◆ **ACTIVITY**:
Tally every line of the listing below that holds "black", then give the tally alone.

◆ **EXERCISE MATERIAL**:
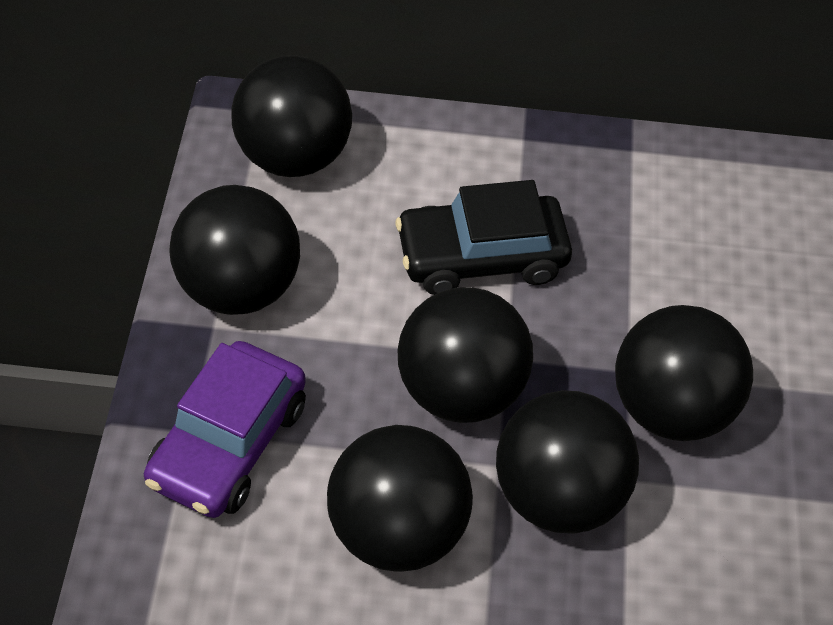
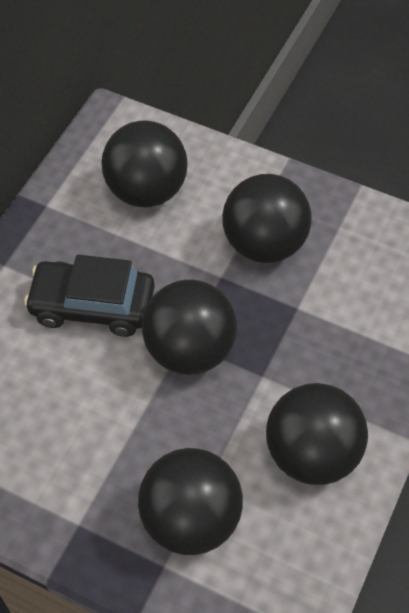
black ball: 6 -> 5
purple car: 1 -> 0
==
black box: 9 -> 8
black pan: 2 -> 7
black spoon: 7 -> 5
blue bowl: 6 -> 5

◆ **TASK ANSWER**:
4